— WORK REQUIRED —
Scan the listing and copy each line where the word "signals" is present.

[[ AVAILABLE DATA, beginning ]]

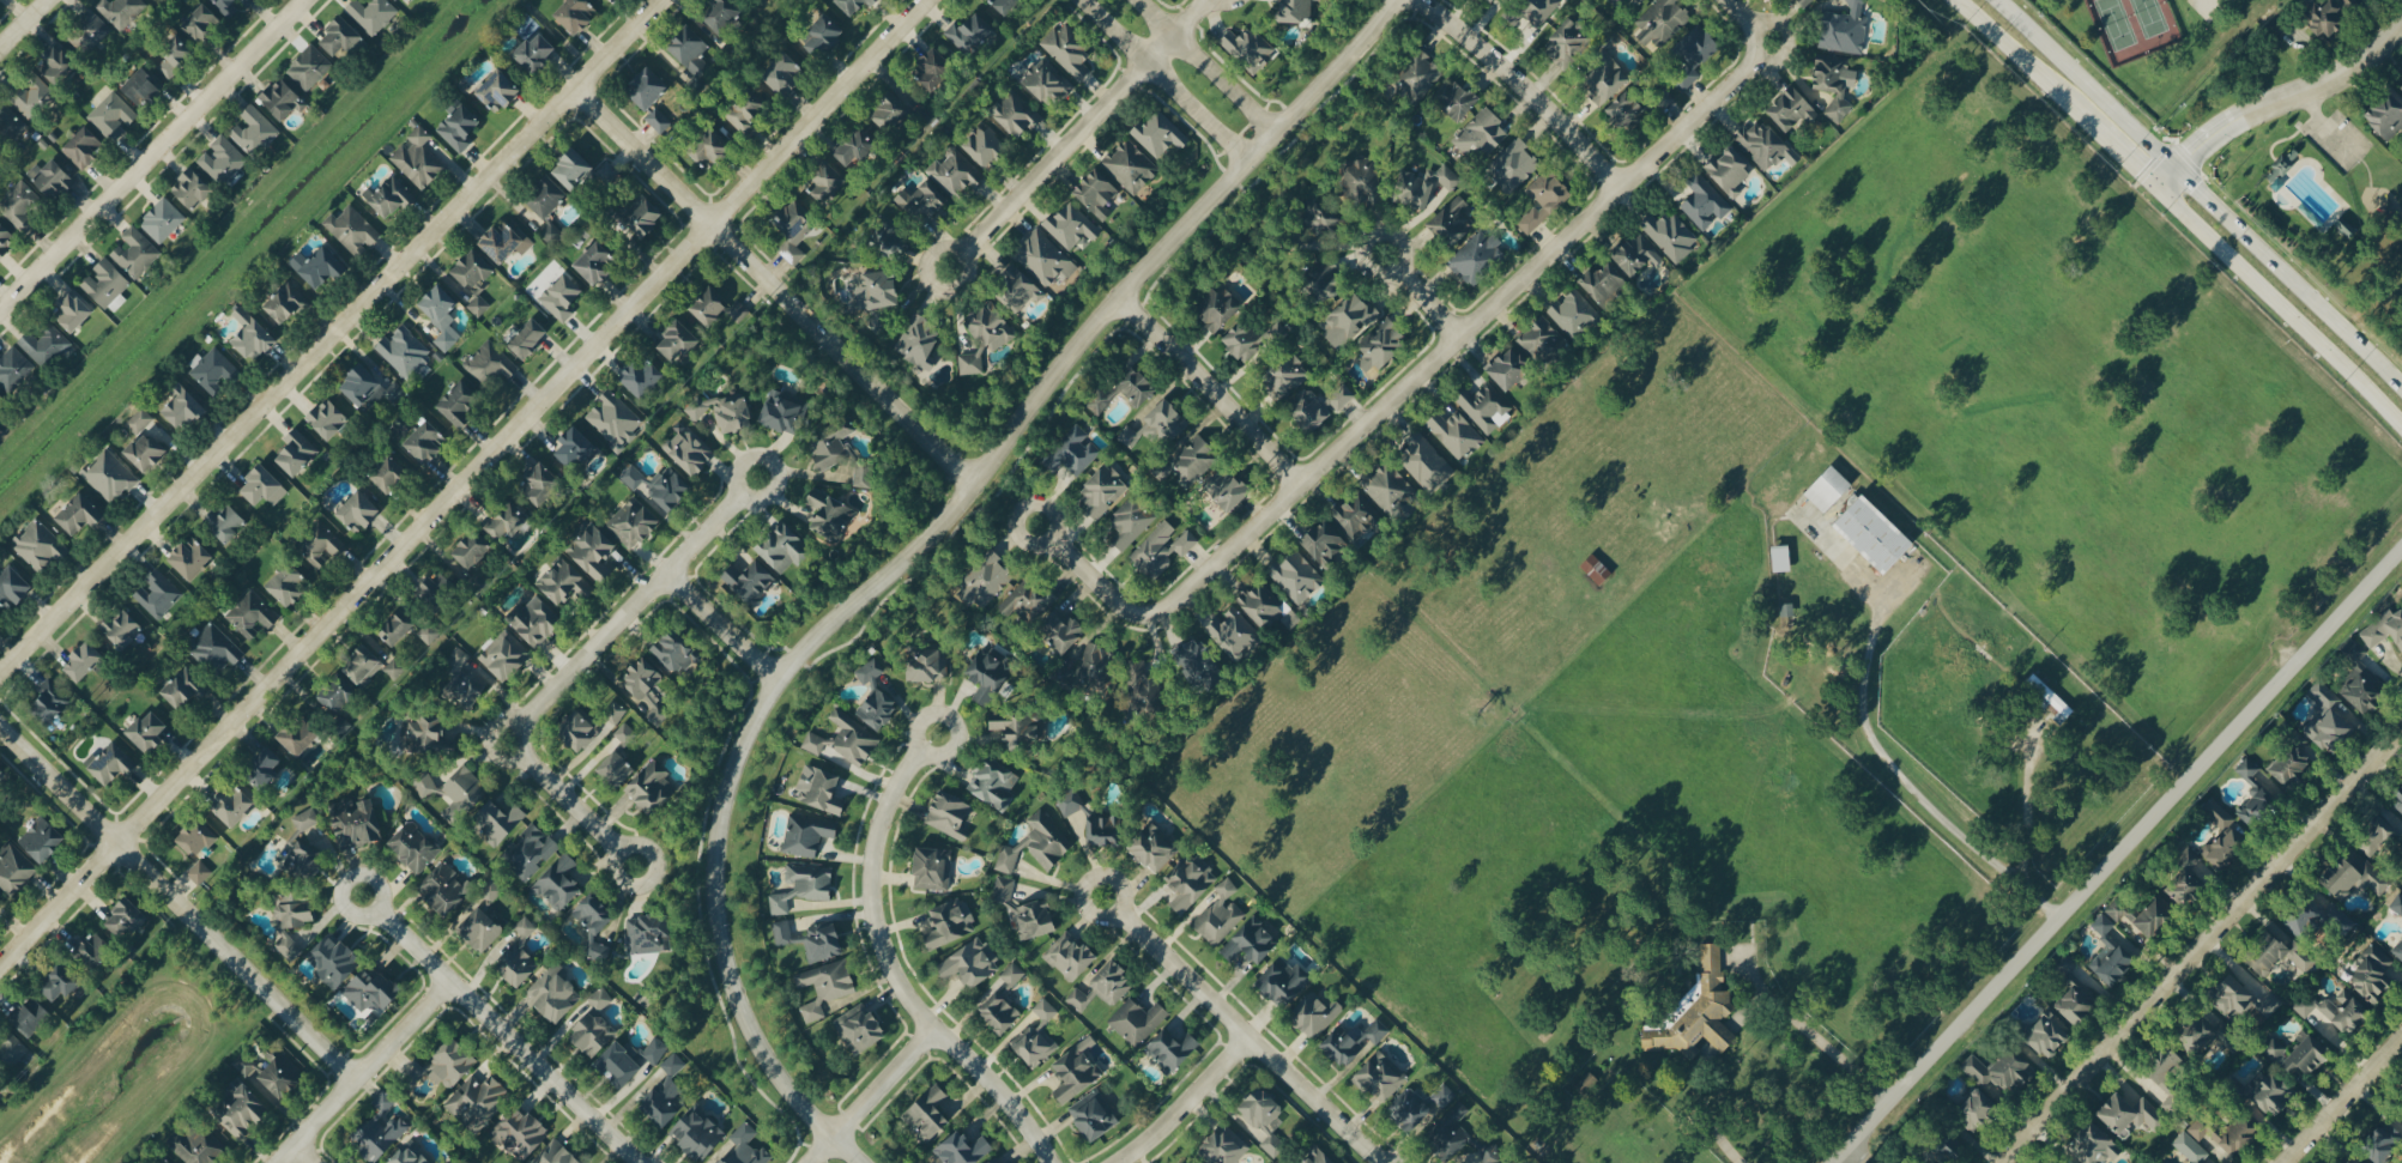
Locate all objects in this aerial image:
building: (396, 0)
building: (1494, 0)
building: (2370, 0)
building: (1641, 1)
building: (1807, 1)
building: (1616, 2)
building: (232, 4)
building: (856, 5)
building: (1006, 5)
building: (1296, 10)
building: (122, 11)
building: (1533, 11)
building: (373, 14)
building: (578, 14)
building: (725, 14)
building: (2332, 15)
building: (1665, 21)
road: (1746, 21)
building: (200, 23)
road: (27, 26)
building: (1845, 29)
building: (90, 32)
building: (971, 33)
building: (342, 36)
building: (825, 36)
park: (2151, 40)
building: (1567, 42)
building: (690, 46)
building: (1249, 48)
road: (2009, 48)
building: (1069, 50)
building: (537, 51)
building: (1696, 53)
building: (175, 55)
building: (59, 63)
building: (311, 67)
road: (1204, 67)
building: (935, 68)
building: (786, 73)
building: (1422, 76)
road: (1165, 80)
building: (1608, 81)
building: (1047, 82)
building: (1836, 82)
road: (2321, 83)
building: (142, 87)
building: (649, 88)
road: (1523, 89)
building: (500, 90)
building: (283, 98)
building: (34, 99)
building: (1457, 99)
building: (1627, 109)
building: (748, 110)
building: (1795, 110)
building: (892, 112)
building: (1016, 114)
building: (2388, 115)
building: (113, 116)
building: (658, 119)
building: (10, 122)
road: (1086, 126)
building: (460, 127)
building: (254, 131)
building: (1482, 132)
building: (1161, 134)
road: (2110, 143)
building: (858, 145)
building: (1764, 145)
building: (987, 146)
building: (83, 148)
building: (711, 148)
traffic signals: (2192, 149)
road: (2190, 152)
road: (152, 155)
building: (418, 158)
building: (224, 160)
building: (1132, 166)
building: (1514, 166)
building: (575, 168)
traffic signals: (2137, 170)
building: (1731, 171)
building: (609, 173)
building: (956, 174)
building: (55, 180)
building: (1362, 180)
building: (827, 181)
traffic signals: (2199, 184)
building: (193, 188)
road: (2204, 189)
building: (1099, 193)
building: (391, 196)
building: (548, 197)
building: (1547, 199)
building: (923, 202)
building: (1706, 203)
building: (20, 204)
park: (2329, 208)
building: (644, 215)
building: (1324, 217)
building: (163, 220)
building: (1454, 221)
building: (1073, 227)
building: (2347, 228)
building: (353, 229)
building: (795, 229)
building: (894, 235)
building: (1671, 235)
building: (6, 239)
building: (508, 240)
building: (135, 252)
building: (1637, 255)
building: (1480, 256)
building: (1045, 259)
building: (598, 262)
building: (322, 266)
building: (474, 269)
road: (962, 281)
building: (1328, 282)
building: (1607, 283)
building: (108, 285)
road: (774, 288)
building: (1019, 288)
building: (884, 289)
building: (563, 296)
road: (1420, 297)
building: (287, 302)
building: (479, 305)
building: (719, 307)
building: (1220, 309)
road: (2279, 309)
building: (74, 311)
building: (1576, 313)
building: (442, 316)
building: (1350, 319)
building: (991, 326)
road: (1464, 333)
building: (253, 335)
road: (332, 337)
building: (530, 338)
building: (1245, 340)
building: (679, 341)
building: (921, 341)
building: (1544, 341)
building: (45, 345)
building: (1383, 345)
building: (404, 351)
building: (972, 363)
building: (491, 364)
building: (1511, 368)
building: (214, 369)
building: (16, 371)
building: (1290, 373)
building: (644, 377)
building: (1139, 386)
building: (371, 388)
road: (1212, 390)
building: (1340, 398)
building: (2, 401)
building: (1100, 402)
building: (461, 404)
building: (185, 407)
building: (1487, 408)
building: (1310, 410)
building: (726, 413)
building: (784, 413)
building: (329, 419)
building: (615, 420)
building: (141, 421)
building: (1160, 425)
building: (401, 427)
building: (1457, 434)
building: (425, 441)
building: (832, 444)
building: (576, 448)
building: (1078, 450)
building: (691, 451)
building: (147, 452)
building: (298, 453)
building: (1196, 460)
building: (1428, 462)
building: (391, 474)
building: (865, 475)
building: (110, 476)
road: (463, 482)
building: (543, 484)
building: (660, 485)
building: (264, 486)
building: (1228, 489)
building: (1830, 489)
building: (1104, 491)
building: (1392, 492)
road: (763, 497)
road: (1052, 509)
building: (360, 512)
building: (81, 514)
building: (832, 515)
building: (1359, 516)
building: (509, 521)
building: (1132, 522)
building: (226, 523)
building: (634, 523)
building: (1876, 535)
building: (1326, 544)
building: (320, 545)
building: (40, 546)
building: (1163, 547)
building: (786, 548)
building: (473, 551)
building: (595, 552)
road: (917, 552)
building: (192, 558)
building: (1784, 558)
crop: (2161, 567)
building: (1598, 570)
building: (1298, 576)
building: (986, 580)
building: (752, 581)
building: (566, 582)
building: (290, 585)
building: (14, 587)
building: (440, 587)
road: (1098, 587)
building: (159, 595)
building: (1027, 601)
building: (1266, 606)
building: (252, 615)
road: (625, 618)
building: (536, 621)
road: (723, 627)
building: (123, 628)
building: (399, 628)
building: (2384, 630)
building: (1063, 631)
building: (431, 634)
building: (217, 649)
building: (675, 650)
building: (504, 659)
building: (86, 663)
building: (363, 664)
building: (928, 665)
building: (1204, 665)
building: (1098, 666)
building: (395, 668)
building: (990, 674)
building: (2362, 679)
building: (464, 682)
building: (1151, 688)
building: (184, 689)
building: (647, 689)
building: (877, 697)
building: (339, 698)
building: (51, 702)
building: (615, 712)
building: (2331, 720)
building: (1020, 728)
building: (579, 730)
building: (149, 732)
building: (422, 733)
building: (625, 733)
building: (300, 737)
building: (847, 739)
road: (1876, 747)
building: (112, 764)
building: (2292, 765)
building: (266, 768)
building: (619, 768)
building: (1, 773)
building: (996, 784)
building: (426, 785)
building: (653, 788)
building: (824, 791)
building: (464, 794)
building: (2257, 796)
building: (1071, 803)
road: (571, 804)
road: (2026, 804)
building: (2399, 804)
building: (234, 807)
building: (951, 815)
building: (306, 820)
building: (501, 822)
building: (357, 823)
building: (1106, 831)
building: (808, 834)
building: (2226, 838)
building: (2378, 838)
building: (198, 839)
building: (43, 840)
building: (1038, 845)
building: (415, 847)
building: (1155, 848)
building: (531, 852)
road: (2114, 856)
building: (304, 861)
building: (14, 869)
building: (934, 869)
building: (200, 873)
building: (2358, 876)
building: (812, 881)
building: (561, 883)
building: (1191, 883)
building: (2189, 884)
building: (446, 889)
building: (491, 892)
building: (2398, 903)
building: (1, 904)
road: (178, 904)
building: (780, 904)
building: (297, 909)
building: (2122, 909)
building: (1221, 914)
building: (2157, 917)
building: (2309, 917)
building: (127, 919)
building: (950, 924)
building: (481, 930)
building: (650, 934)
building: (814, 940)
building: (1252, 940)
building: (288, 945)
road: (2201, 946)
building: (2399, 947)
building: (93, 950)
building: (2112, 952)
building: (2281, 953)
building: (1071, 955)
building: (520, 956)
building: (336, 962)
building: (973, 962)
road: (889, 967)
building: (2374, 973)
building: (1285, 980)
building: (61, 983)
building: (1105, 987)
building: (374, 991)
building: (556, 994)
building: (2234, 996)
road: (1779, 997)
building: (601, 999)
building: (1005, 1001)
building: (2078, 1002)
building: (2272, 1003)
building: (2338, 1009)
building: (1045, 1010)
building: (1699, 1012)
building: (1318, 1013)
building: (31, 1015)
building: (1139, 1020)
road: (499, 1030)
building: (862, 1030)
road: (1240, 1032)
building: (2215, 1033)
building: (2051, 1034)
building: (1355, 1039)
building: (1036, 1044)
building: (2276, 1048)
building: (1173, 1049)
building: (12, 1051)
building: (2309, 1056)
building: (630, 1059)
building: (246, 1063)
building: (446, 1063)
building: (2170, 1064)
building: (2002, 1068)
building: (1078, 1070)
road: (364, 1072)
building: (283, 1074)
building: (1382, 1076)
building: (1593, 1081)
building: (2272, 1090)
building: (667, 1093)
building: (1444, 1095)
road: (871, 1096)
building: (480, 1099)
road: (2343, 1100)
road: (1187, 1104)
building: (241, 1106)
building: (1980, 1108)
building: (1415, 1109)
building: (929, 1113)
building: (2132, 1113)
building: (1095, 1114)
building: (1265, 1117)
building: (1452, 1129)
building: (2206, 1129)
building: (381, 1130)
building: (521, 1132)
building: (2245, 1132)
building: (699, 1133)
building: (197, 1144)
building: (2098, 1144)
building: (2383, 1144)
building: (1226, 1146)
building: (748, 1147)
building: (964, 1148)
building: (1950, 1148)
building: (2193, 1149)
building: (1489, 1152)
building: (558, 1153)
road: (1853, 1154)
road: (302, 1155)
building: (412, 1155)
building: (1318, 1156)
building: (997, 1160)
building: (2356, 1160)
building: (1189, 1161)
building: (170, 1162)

[[ AVAILABLE DATA, end ]]

— WRITTEN REPLY —
traffic signals: (2192, 149)
traffic signals: (2137, 170)
traffic signals: (2199, 184)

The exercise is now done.